[Scene edit records]
'''

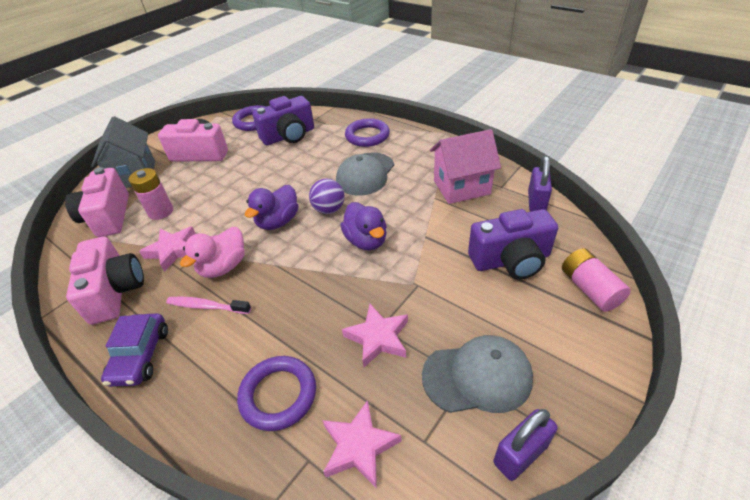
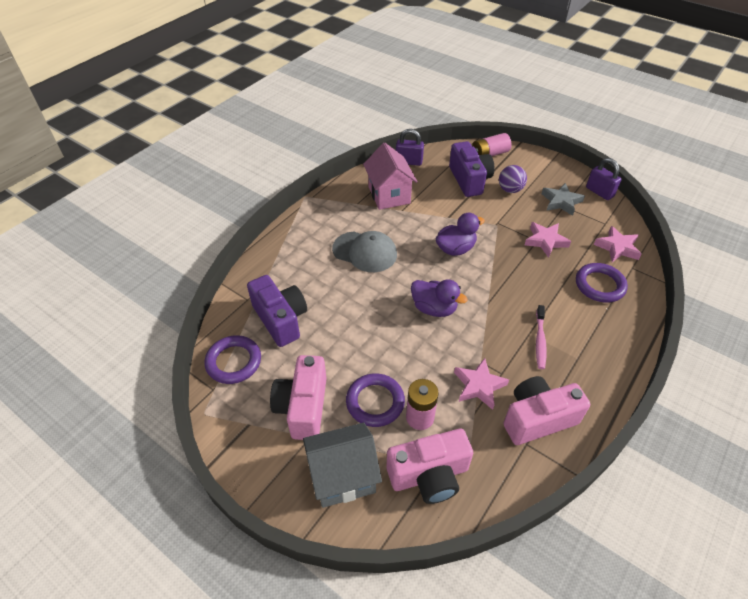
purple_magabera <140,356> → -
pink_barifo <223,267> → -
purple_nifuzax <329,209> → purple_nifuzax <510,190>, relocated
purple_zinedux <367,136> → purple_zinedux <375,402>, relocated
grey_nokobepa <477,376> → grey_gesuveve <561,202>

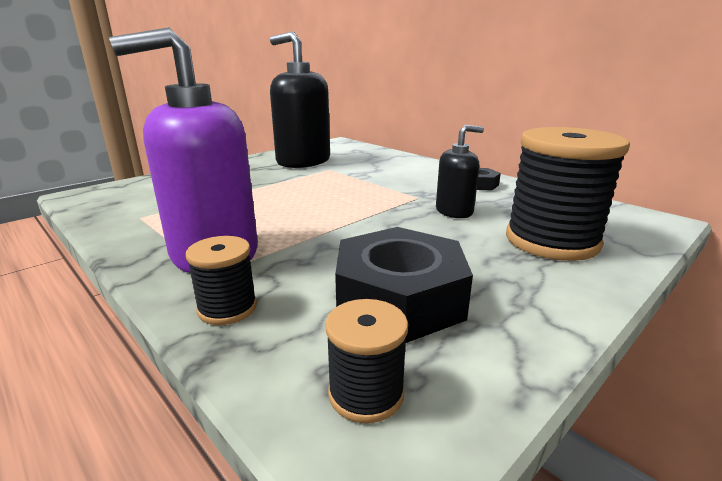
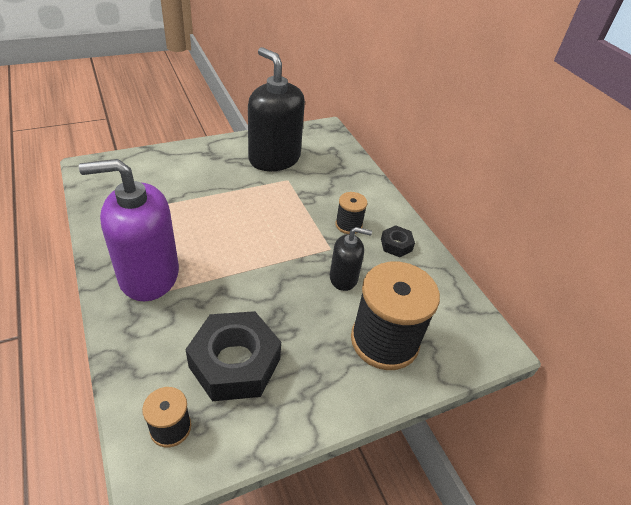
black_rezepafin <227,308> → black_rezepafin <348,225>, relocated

'''

■ PROBLEM STATEMENT:
Apart from the images, please copy every line of the data exactly as written.

■ SOLVED PROBLEM:
purple_magabera <140,356> → -
pink_barifo <223,267> → -
purple_nifuzax <329,209> → purple_nifuzax <510,190>, relocated
purple_zinedux <367,136> → purple_zinedux <375,402>, relocated
grey_nokobepa <477,376> → grey_gesuveve <561,202>

black_rezepafin <227,308> → black_rezepafin <348,225>, relocated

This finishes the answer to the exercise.